YOUR ASSIGNMENT: I'd like every entry returned exactly as it is, with the images left out.
*** GIVEN DATA Section Begins ***
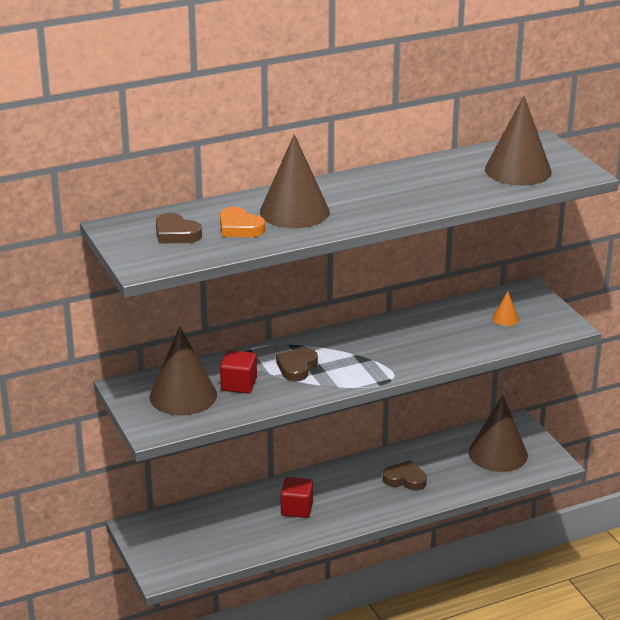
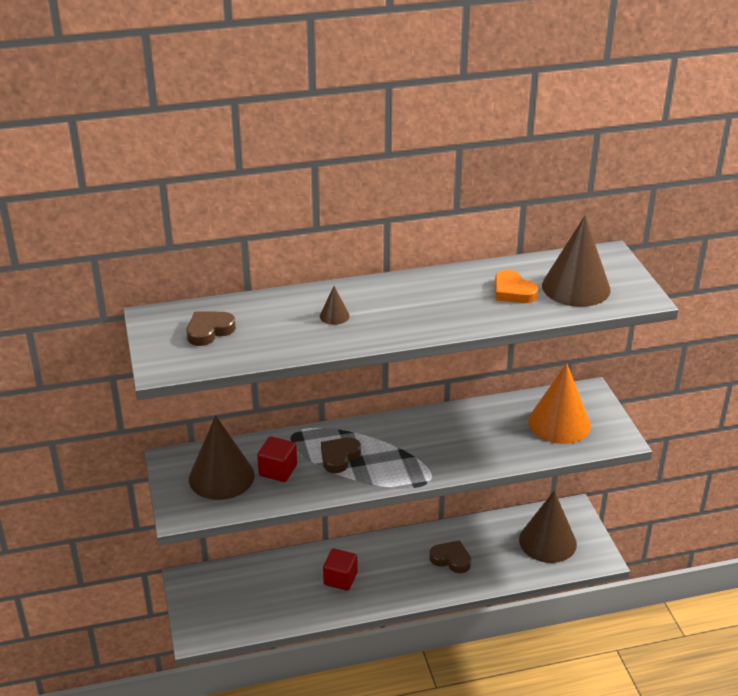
camera: 10 degrees right, 5 degrees up
brown heart [156,213,202,243] -> brown heart turned 90 degrees clockwise [187,312,236,346]
orange heart [220,207,265,237] -> orange heart moved to [495,270,538,303]
brown cone [260,134,330,228] -> brown cone [320,286,350,325], size x0.43
orange cone [492,291,519,326] -> orange cone [528,363,591,444], size x2.35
*** GIVEN DATA Section Ends ***
EXPECTED ANSWER:
camera: 10 degrees right, 5 degrees up
brown heart [156,213,202,243] -> brown heart turned 90 degrees clockwise [187,312,236,346]
orange heart [220,207,265,237] -> orange heart moved to [495,270,538,303]
brown cone [260,134,330,228] -> brown cone [320,286,350,325], size x0.43
orange cone [492,291,519,326] -> orange cone [528,363,591,444], size x2.35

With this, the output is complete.